◆ DIRECTION
Identify every line in the records that contains the string "pizz", matching case exactly, and copy each such line in full.

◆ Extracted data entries
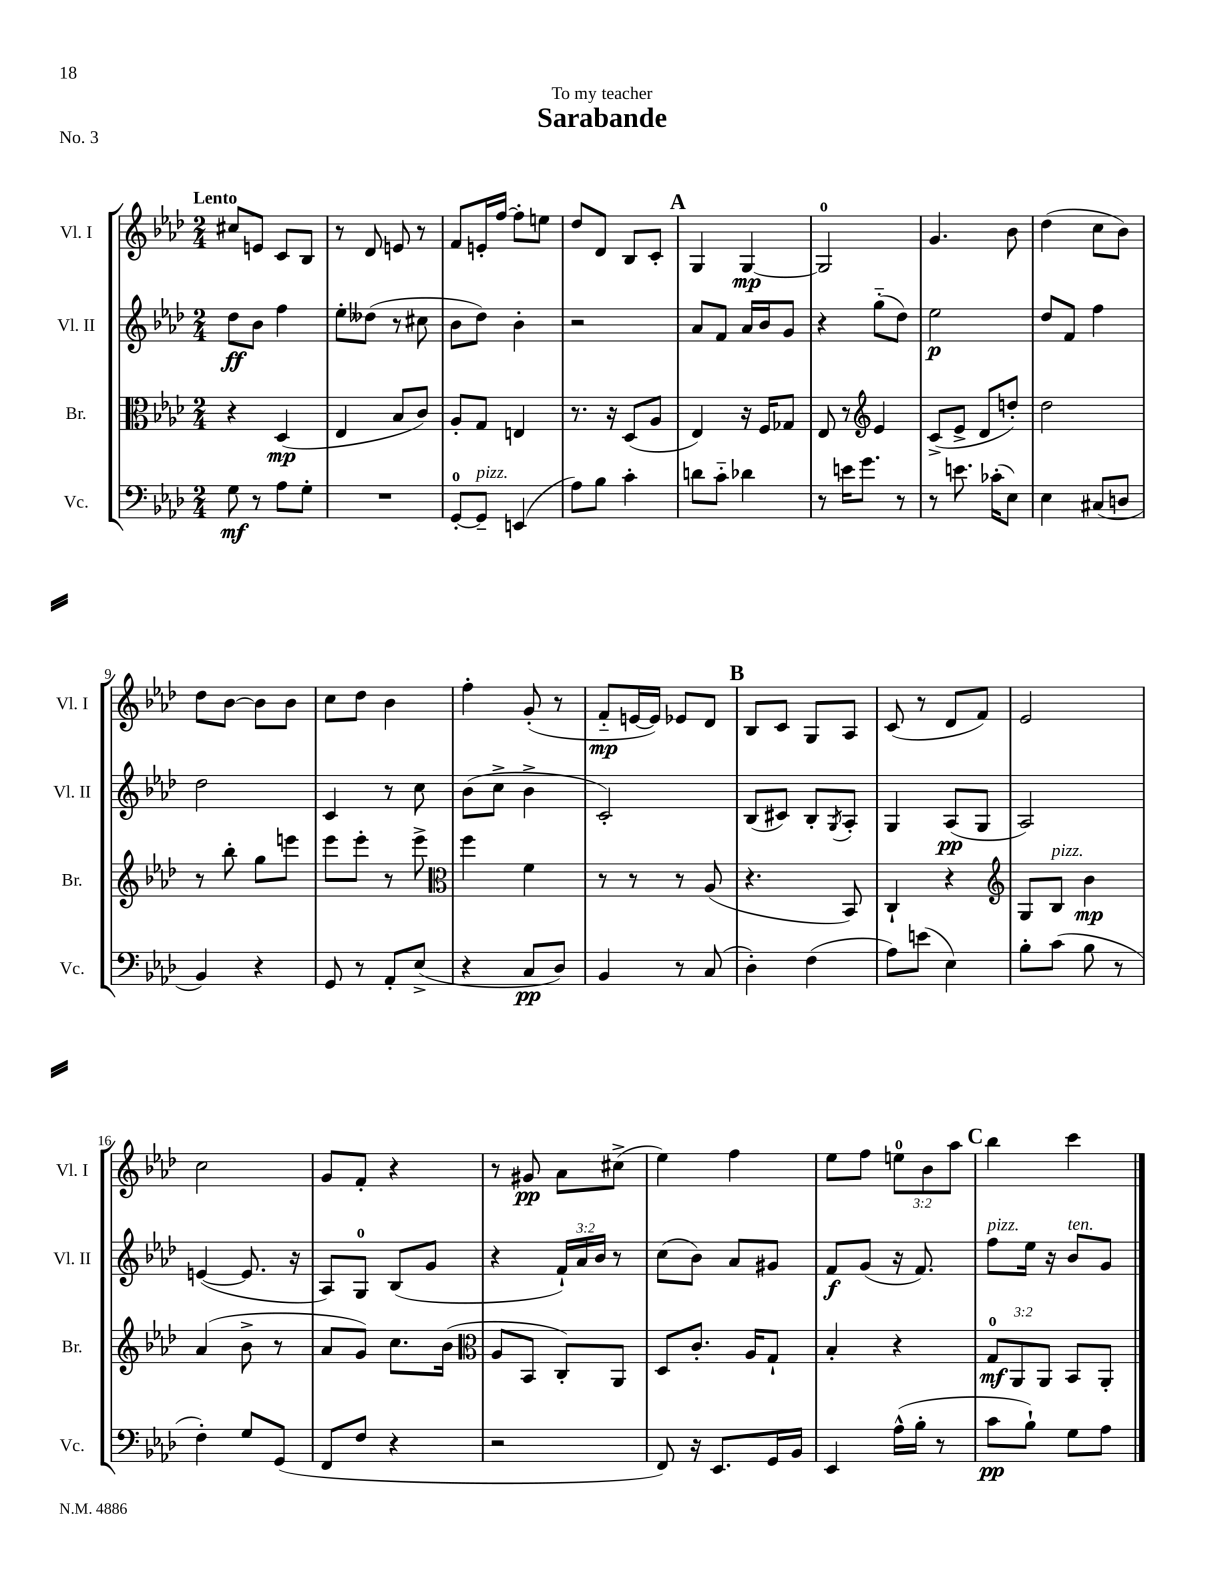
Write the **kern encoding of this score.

**kern	**dynam	**kern	**dynam	**kern	**dynam	**kern	**dynam
*part4	*part4	*part3	*part3	*part2	*part2	*part1	*part1
*staff4	*staff4	*staff3	*staff3	*staff2	*staff2	*staff1	*staff1
*I"Vc.	*	*I"Br.	*	*I"Vl. II	*	*I"Vl. I	*
*I'Vc.	*	*I'Br.	*	*I'Vl. II	*	*I'Vl. I	*
*clefF4	*	*clefC3	*	*clefG2	*	*clefG2	*
*k[b-e-a-d-]	*	*k[b-e-a-d-]	*	*k[b-e-a-d-]	*	*k[b-e-a-d-]	*
*M2/4	*	*M2/4	*	*M2/4	*	*M2/4	*
=1	=1	=1	=1	=1	=1	=1	=1
!	!	!	!	!	!	!LO:TX:a:B:t=Lento	!
8G\	mf	4r	.	8dd-\L	ff	8cc#X/L	.
8r	.	.	.	8b-\J	.	8en/J	.
8A-\L	.	(4D-/	mp	4ff\	.	8c/L	.
8G'\J	.	.	.	.	.	8B-/J	.
=2	=2	=2	=2	=2	=2	=2	=2
2r	.	4E-/	.	8ee-'\L	.	8r	.
.	.	.	.	(8dd--X\J	.	8d-/	.
.	.	8B-/L	.	8r	.	8en/	.
.	.	8c/J)	.	8cc#X\	.	8r	.
=3	=3	=3	=3	=3	=3	=3	=3
[8GG'/L	.	8A-'/L	.	8b-\L	.	8f/L	.
!LO:TX:a:i:t=pizz.	!	!	!	!	!	!	!
8GG~/J]	.	8G/J	.	8dd-\J)	.	16en'/L	.
.	.	.	.	.	.	[16ff/JJ	.
(4EEn/	.	4En/	.	4b-'\	.	8ff'\L]	.
.	.	.	.	.	.	8een\J	.
=4	=4	=4	=4	=4	=4	=4	=4
8A-\L)	.	8.r	.	2r	.	8dd-/L	.
8B-\J	.	.	.	.	.	8d-/J	.
.	.	16r	.	.	.	.	.
4c'\	.	(8D-/L	.	.	.	8B-/L	.
.	.	8A-/J	.	.	.	8c'/J	.
!!LO:REH:place=s1:t=A
=5	=5	=5	=5	=5	=5	=5	=5
8dn\L	.	4E-/)	.	8a-/L	.	4G/	.
8c\J	.	.	.	8f/J	.	.	.
4d-X\	.	16r	.	16a-/LL	.	[4G/	mp
.	.	16F/KL	.	16b-/J	.	.	.
.	.	8G-X/J	.	8g/J	.	.	.
=6	=6	=6	=6	=6	=6	=6	=6
8r	.	8E-/	.	4r	.	2G/]	.
16en\KL	.	8r	.	.	.	.	.
8.g\J	.	.	.	.	.	.	.
*	*	*clefG2	*	*	*	*	*
.	.	4e-/	.	(8gg\L	.	.	.
8r	.	.	.	8dd-\J)	.	.	.
=7	=7	=7	=7	=7	=7	=7	=7
8r	.	(8c^/L	.	2ee-\	p	4.g/	.
8.en\	.	8e-^/J	.	.	.	.	.
.	.	8d-/L	.	.	.	.	.
(16c-X'\KL	.	.	.	.	.	.	.
8E-\J)	.	8ddn'/J)	.	.	.	8b-\	.
=8	=8	=8	=8	=8	=8	=8	=8
4E-\	.	2dd-\	.	8dd-/L	.	(4dd-\	.
.	.	.	.	8f/J	.	.	.
(8C#X/L	.	.	.	4ff\	.	8cc\L	.
8Dn/J	.	.	.	.	.	8b-\J)	.
!!LO:LB:g=z
=9	=9	=9	=9	=9	=9	=9	=9
4BB-/)	.	8r	.	2dd-\	.	8dd-\L	.
.	.	8bb-'\	.	.	.	[8b-\J	.
4r	.	8gg\L	.	.	.	8b-\L]	.
.	.	8eeen\J	.	.	.	8b-\J	.
=10	=10	=10	=10	=10	=10	=10	=10
8GG/	.	8eee-\L	.	4c/	.	8cc\L	.
8r	.	8eee-'\J	.	.	.	8dd-\J	.
8AA-'/L	.	8r	.	8r	.	4b-\	.
(8E-^/J	.	8eee-^\	.	8cc\	.	.	.
=11	=11	=11	=11	=11	=11	=11	=11
*	*	*clefC3	*	*	*	*	*
4r	.	4ff\	.	(8b-\L	.	4ff'\	.
.	.	.	.	8cc^\J	.	.	.
8C/L	pp	4f\	.	4b-^\	.	(8g'/	.
8D-/J)	.	.	.	.	.	8r	.
=12	=12	=12	=12	=12	=12	=12	=12
4BB-/	.	8r	.	2c'/)	.	8f/L	mp
.	.	8r	.	.	.	[16en/L	.
.	.	.	.	.	.	16e/JJ])	.
8r	.	8r	.	.	.	8e-X/L	.
(8C/	.	(8A-/	.	.	.	8d-/J	.
!!LO:REH:place=s1:t=B
=13	=13	=13	=13	=13	=13	=13	=13
4D-'\)	.	4.r	.	(8B-/L	.	8B-/L	.
.	.	.	.	8c#X/J)	.	8c/J	.
(4F\	.	.	.	8B-'/L	.	8G/L	.
.	.	.	.	8qG/	.	.	.
.	.	8BB-/)	.	8A-'/J	.	8A-/J	.
=14	=14	=14	=14	=14	=14	=14	=14
8A-\L)	.	4C`/	.	4G/	.	(8c/	.
(8en\J	.	.	.	.	.	8r	.
4E-\)	.	4r	.	(8A-/L	pp	8d-/L	.
.	.	.	.	8G/J	.	8f/J)	.
=15	=15	=15	=15	=15	=15	=15	=15
*	*	*clefG2	*	*	*	*	*
8B-'\L	.	8G/L	.	2A-/)	.	2e-/	.
!	!	!LO:TX:a:i:t=pizz.	!	!	!	!	!
(8c\J	.	8B-/J	.	.	.	.	.
8B-\	.	4b-\	mp	.	.	.	.
8r	.	.	.	.	.	.	.
!!LO:LB:g=z
=16	=16	=16	=16	=16	=16	=16	=16
4F'\)	.	(4a-/	.	([4en/	.	2cc\	.
8G/L	.	8b-^\	.	8.e/]	.	.	.
(8GG/J	.	8r	.	.	.	.	.
.	.	.	.	16r	.	.	.
=17	=17	=17	=17	=17	=17	=17	=17
8FF/L	.	8a-/L	.	8A-/L)	.	8g/L	.
8F/J	.	8g/J)	.	8G/J	.	8f'/J	.
4r	.	8.cc\L	.	(8B-/L	.	4r	.
.	.	.	.	8g/J	.	.	.
.	.	(16b-\Jk	.	.	.	.	.
=18	=18	=18	=18	=18	=18	=18	=18
*	*	*clefC3	*	*	*	*	*
2r	.	8A-/L	.	4r	.	8r	.
.	.	8BB-/J	.	.	.	8g#X/	pp
.	.	8C'/L)	.	24f`/LL)	.	8a-\L	.
.	.	.	.	24a-/	.	.	.
.	.	.	.	24b-/JJ	.	.	.
.	.	8AA-/J	.	8r	.	(8cc#X^\J	.
=19	=19	=19	=19	=19	=19	=19	=19
8FF/)	.	8D-/L	.	(8cc\L	.	4ee-\)	.
16r	.	8.c'/J	.	8b-\J)	.	.	.
8.EE-/L	.	.	.	.	.	.	.
.	.	.	.	8a-/L	.	4ff\	.
.	.	16A-/KL	.	.	.	.	.
16GG/L	.	8G`/J	.	8g#X/J	.	.	.
16BB-/JJ	.	.	.	.	.	.	.
=20	=20	=20	=20	=20	=20	=20	=20
4EE-/	.	4B-'/	.	8f/L	f	8ee-\L	.
.	.	.	.	(8g/J	.	8ff\J	.
(16A-^^\LL	.	4r	.	16r	.	12een\L	.
16B-'\JJ	.	.	.	8.f/)	.	.	.
.	.	.	.	.	.	12b-\	.
8r	.	.	.	.	.	.	.
.	.	.	.	.	.	12aa-\J	.
!!LO:REH:place=s1:t=C
=21	=21	=21	=21	=21	=21	=21	=21
!	!	!	!	!LO:TX:a:i:t=pizz.	!	!	!
8c\L	pp	12G/L	mf	8ff\L	.	4bb-\	.
.	.	12AA-/	.	.	.	.	.
8B-`\J)	.	.	.	16ee-\Jk	.	.	.
.	.	12AA-/J	.	.	.	.	.
.	.	.	.	16r	.	.	.
!	!	!	!	!LO:TX:a:i:t=ten.	!	!	!
8G\L	.	8BB-/L	.	8b-/L	.	4ccc\	.
8A-\J	.	8AA-'/J	.	8g/J	.	.	.
==	==	==	==	==	==	==	==
*-	*-	*-	*-	*-	*-	*-	*-
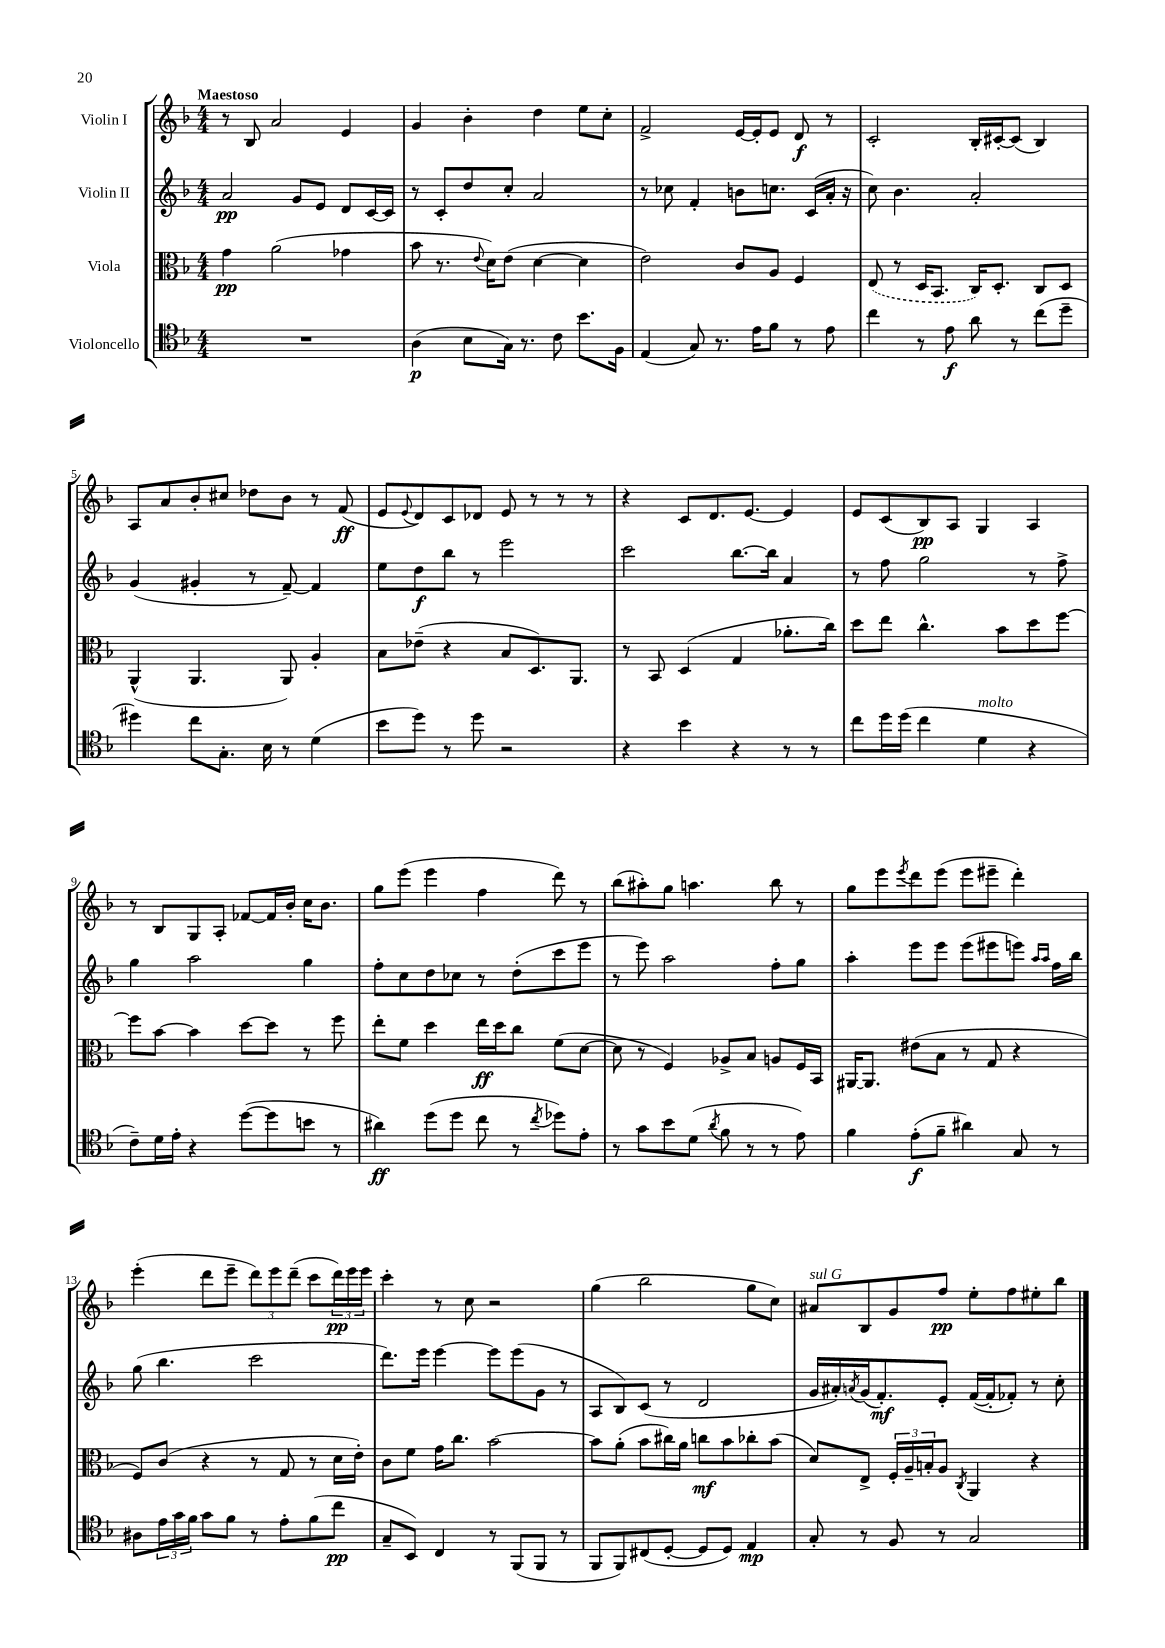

◆ ANSWER TO THE TASK
!LO:TX:a:i:t=pizz.	!	!	!	!	!	!	!
!	!	!LO:TX:a:i:t=pizz.	!	!	!	!	!
!	!	!	!	!LO:TX:a:i:t=pizz.	!	!	!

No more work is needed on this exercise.